▶ **TASK BRIEF**: Below are entries; print them exactly from the first line through the one containing "The jet-black toy".

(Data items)
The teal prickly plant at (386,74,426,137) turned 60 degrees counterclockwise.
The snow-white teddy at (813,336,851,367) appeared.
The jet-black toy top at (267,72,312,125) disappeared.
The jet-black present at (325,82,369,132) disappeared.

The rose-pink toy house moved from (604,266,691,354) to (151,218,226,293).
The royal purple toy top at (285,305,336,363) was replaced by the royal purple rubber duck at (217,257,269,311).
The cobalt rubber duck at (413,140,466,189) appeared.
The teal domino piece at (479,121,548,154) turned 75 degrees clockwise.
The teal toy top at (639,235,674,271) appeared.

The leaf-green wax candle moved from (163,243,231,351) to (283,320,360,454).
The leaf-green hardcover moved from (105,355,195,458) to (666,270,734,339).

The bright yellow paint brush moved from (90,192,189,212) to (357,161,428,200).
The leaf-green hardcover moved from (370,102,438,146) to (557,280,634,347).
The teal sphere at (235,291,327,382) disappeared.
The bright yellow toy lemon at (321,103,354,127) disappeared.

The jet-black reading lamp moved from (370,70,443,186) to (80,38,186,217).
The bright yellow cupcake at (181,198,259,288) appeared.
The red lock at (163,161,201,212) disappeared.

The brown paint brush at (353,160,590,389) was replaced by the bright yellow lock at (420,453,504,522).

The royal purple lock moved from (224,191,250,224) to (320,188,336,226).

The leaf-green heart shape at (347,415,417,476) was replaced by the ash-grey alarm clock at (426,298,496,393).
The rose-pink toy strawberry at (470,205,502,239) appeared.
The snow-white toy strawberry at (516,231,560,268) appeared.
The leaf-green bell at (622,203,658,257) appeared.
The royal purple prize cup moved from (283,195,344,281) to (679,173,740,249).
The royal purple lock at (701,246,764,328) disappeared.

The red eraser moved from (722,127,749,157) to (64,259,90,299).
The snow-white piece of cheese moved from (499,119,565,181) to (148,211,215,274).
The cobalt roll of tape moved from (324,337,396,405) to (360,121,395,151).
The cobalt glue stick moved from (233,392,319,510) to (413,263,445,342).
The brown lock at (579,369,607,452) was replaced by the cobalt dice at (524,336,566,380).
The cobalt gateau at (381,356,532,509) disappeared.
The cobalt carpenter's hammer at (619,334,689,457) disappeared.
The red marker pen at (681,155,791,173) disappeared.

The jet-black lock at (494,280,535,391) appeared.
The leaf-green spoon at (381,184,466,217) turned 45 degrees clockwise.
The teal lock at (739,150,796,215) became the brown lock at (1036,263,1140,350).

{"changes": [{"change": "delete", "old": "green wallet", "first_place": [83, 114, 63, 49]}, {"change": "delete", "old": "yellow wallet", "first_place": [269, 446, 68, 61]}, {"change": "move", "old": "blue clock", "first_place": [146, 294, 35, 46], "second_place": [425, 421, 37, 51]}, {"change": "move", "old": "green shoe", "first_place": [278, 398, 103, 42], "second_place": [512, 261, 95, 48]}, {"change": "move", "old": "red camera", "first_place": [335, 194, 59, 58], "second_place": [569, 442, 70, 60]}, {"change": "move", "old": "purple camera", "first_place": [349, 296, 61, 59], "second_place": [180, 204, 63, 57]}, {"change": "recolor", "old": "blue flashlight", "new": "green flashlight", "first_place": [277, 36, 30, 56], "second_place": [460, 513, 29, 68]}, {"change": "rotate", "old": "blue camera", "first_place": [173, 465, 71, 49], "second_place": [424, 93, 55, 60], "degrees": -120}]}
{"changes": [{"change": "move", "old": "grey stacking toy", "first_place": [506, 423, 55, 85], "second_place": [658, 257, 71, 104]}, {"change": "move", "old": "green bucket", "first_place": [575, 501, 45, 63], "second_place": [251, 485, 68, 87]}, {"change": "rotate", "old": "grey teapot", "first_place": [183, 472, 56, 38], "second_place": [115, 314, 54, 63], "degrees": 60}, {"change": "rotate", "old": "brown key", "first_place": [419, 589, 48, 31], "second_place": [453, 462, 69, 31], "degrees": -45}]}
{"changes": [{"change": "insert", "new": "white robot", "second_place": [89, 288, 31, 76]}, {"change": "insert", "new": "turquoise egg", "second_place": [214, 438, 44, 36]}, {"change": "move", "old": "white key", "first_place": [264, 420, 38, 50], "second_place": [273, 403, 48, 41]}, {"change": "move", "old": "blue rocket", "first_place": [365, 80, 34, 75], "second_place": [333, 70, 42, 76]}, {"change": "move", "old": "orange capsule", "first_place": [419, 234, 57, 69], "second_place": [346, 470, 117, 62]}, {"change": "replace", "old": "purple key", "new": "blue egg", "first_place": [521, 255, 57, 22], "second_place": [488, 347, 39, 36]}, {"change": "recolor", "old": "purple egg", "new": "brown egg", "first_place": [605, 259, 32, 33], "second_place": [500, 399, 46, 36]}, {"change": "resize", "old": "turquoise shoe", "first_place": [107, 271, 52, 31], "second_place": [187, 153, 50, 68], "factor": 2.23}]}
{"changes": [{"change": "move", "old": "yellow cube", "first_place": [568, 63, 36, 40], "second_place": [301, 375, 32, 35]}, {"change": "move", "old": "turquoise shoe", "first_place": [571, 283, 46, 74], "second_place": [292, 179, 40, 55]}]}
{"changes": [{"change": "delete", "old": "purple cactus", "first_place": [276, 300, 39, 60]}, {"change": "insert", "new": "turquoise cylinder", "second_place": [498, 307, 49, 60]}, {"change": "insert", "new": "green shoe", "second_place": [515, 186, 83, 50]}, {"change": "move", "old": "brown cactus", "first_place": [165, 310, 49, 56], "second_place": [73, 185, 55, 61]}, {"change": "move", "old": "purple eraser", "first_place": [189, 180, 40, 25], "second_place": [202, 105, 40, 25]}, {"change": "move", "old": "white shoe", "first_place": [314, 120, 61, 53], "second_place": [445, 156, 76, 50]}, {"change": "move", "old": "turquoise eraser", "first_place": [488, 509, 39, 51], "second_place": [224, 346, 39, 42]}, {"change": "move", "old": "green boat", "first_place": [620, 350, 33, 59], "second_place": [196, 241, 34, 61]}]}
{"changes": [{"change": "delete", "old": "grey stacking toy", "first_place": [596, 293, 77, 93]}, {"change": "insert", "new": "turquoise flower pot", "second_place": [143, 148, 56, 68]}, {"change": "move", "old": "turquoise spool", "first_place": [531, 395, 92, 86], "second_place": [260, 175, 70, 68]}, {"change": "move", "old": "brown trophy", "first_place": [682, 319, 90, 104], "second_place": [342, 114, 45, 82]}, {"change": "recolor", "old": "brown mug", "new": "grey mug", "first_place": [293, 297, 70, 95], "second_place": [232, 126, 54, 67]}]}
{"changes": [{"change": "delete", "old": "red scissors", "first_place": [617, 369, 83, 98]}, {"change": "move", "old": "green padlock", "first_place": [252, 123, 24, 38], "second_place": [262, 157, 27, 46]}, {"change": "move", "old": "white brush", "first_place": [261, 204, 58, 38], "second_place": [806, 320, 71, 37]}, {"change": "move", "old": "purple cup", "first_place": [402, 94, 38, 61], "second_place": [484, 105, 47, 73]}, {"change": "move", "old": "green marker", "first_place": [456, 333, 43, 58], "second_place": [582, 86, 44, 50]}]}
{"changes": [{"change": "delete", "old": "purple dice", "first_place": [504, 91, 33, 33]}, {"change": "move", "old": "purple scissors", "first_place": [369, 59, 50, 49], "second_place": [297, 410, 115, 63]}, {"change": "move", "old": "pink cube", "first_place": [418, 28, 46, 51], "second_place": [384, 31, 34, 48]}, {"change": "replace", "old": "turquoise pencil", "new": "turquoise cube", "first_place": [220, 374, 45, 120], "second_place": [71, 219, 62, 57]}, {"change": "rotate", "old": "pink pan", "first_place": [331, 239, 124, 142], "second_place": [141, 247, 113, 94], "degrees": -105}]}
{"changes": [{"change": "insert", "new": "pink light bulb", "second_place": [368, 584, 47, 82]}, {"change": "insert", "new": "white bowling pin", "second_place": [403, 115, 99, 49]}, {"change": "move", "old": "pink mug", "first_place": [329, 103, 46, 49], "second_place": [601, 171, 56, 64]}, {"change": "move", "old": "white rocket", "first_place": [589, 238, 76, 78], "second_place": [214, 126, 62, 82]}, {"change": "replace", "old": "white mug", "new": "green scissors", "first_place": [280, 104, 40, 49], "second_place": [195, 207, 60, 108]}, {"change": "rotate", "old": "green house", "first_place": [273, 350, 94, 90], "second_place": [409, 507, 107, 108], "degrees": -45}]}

▶ **EXERCISE SOLUTION**:
The teal prickly plant at (386,74,426,137) turned 60 degrees counterclockwise.
The snow-white teddy at (813,336,851,367) appeared.
The jet-black toy top at (267,72,312,125) disappeared.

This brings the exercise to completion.